■ TASK REQUIREMENTS ■
The records that follow are to be repeated exactly, with no pictures carried over.

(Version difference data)

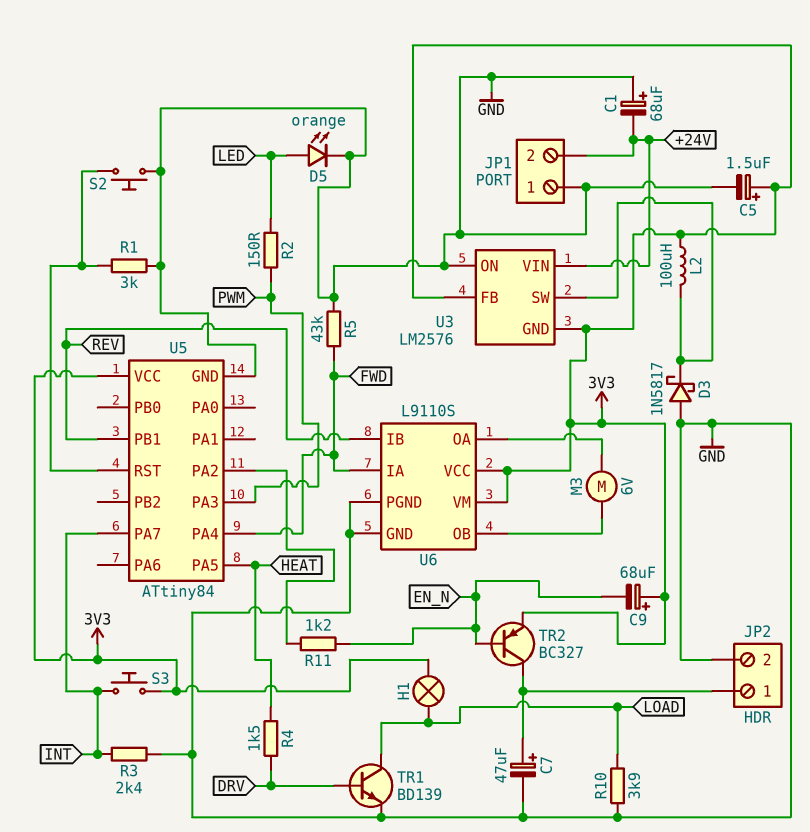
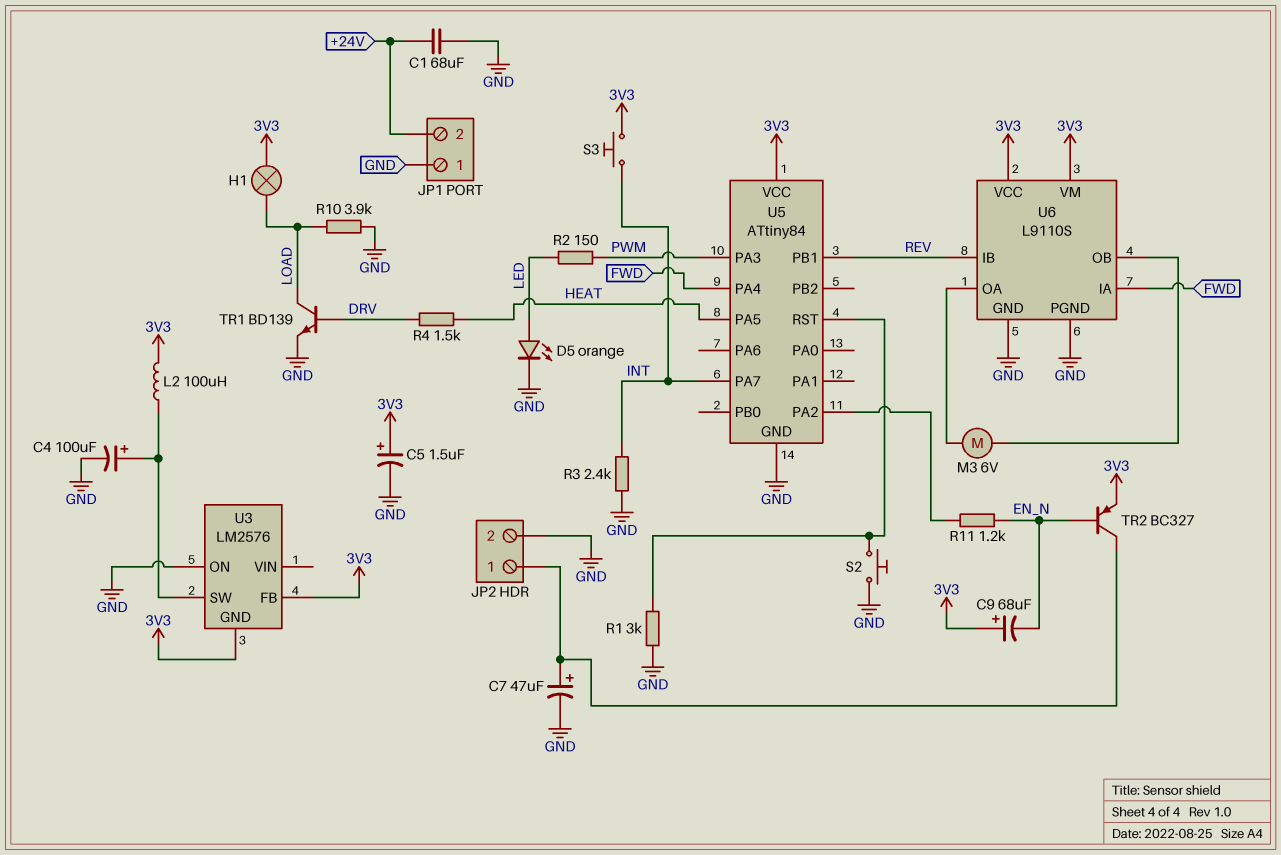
C1: 68uF (plus GND, minus +24V) -> 68uF (+24V, GND)
C4: none -> 100uF (plus U3/SW, minus GND)
D3: schottky 1N5817 (A GND, K U3/SW) -> none
R5: 43k (FWD, GND) -> none
U3 pin VIN: +24V -> none

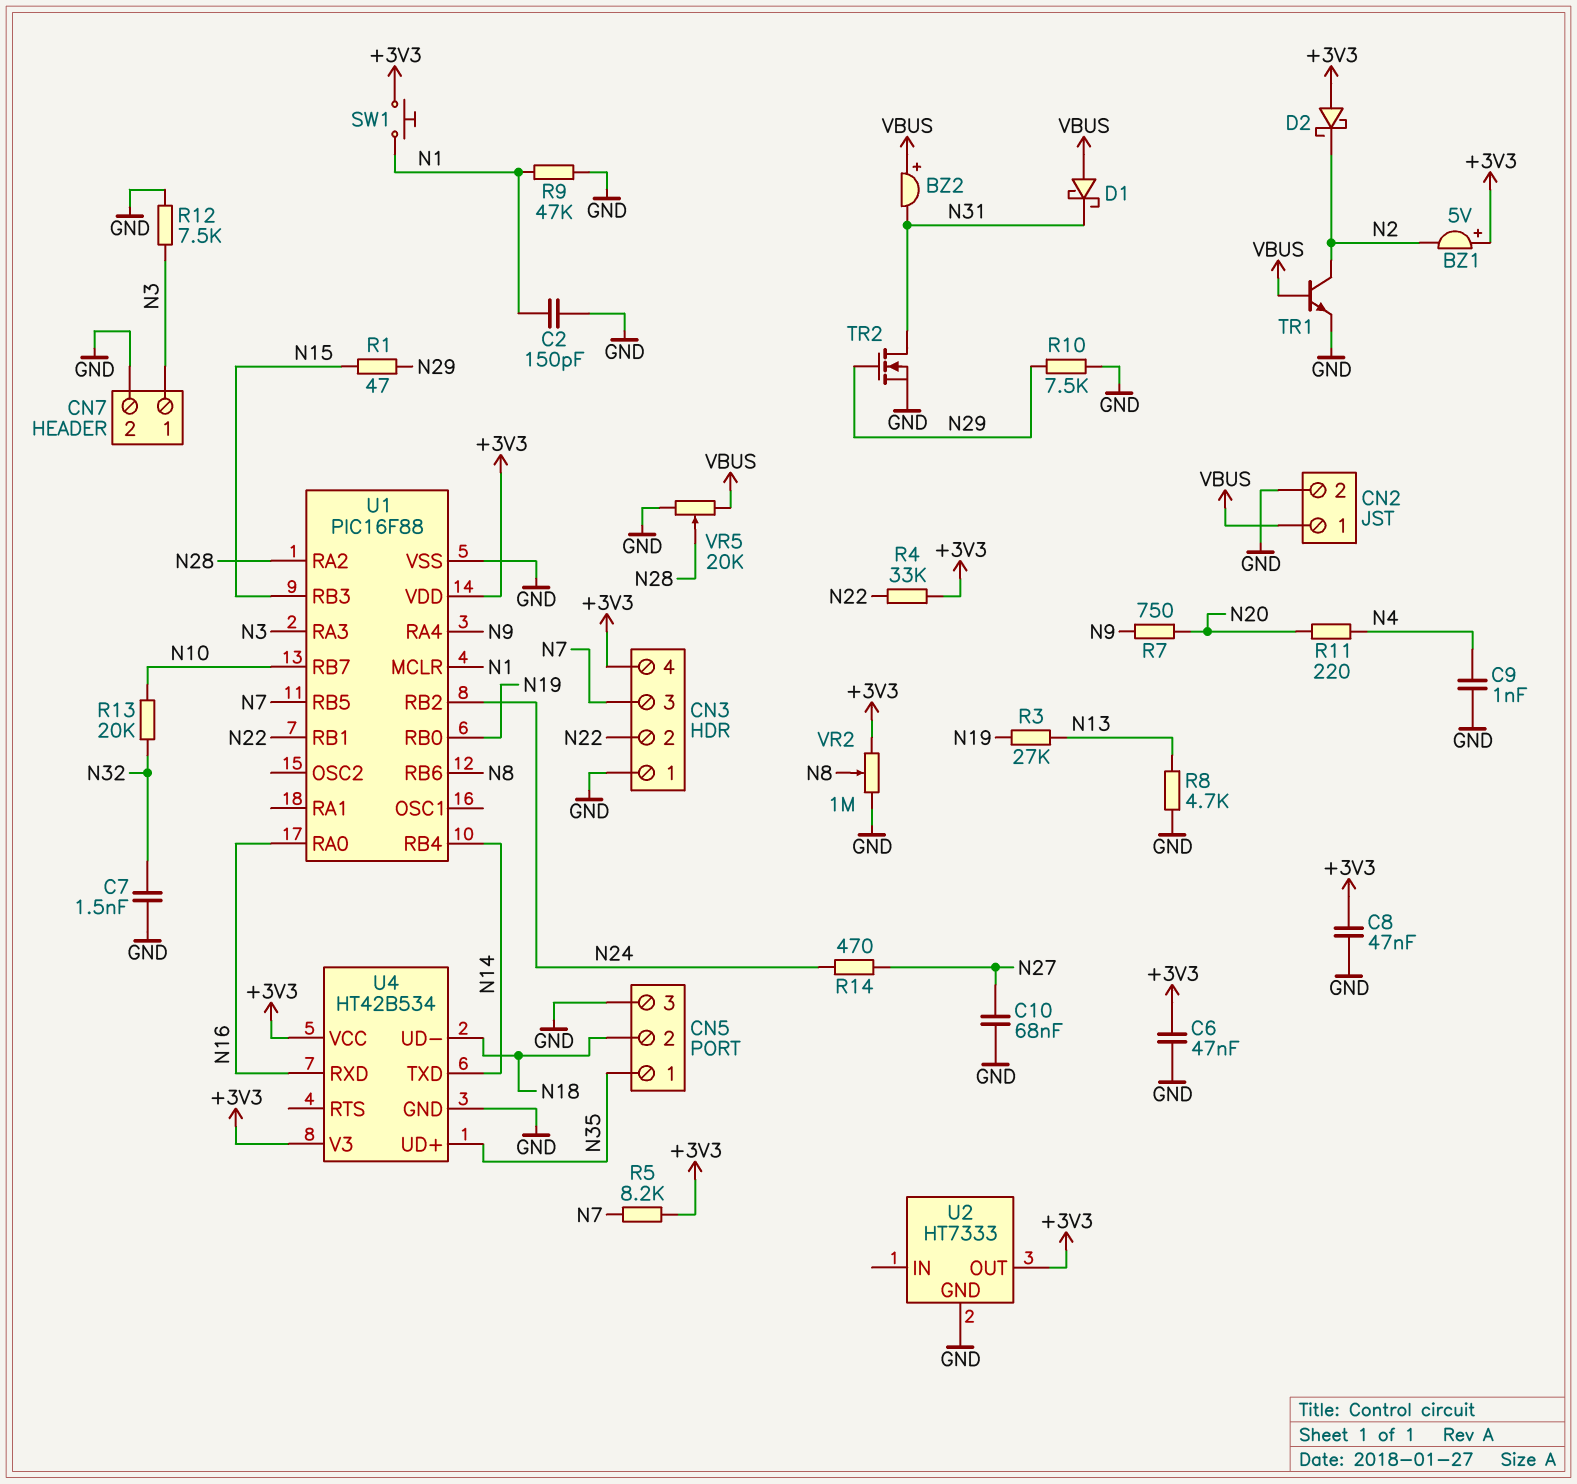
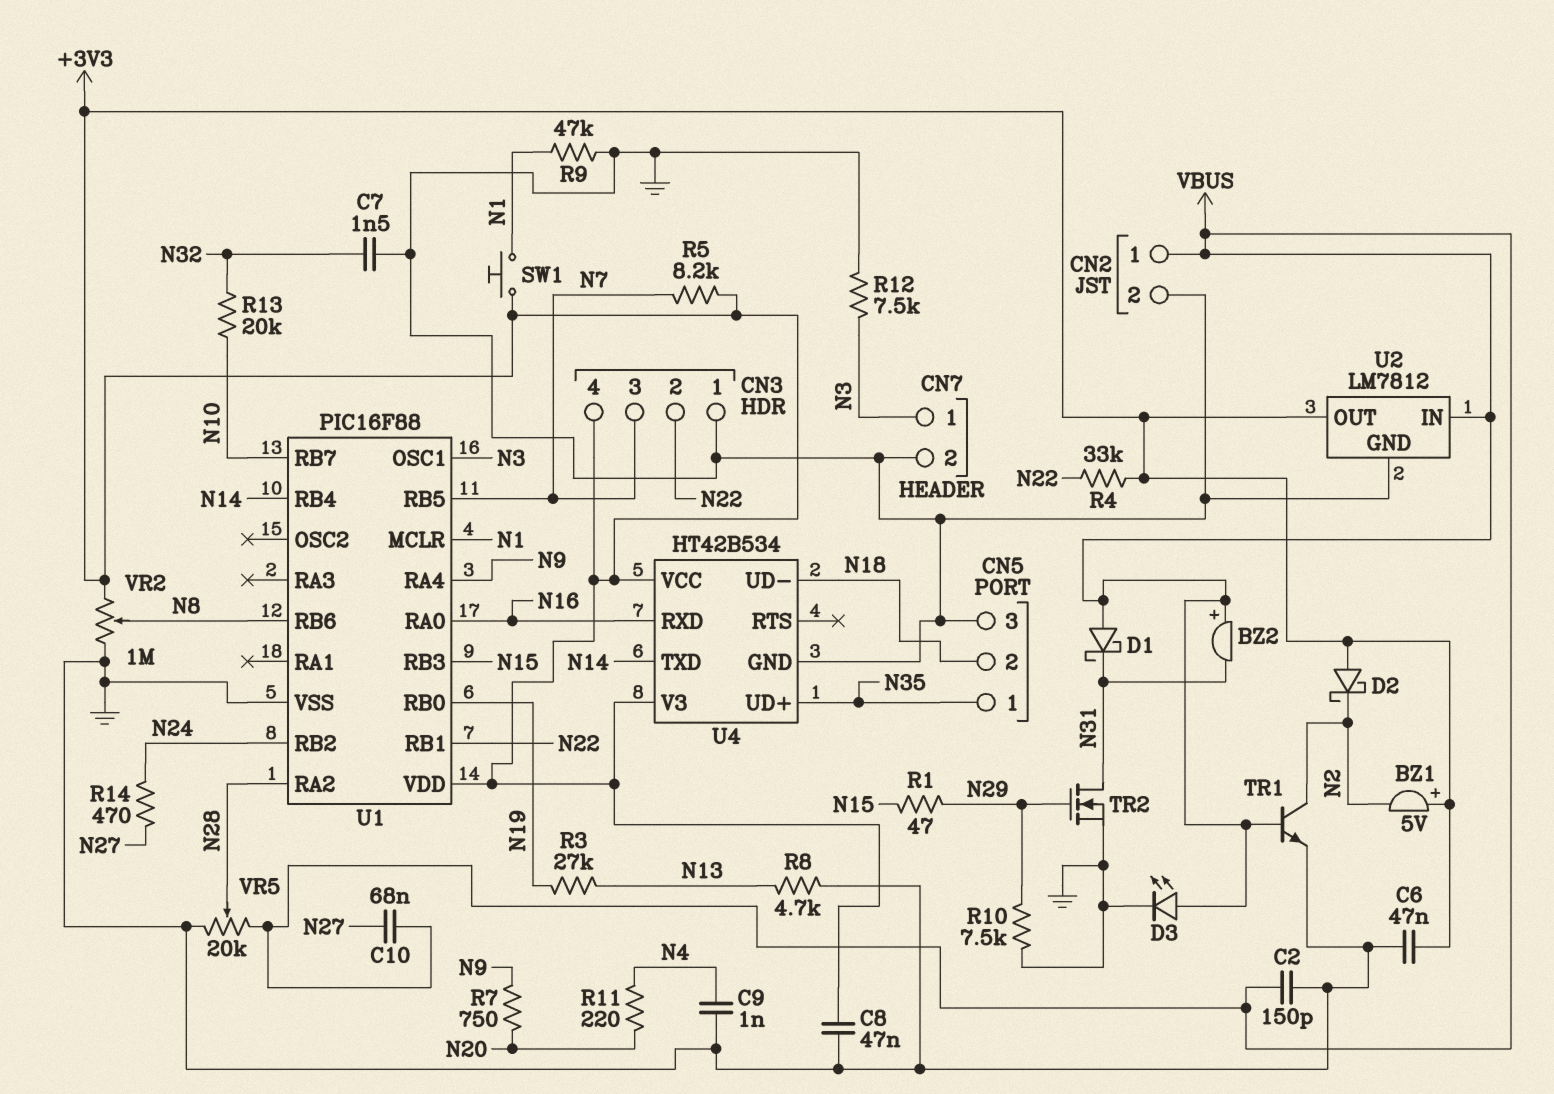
C2: 150pF (GND, N1) -> 150pF (GND, VBUS)
C10: 68nF (GND, N27) -> 68nF (N27, VBUS)
D3: none -> LED (A VBUS, K GND)
U1 pin OSC1: none -> N3
U1 pin RA3: N3 -> none
U2: HT7333 -> LM7812
U2 pin IN: none -> VBUS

■ SOLUTION FOR THIS TASK ■
C1: 68uF (plus GND, minus +24V) -> 68uF (+24V, GND)
C4: none -> 100uF (plus U3/SW, minus GND)
D3: schottky 1N5817 (A GND, K U3/SW) -> none
R5: 43k (FWD, GND) -> none
U3 pin VIN: +24V -> none

C2: 150pF (GND, N1) -> 150pF (GND, VBUS)
C10: 68nF (GND, N27) -> 68nF (N27, VBUS)
D3: none -> LED (A VBUS, K GND)
U1 pin OSC1: none -> N3
U1 pin RA3: N3 -> none
U2: HT7333 -> LM7812
U2 pin IN: none -> VBUS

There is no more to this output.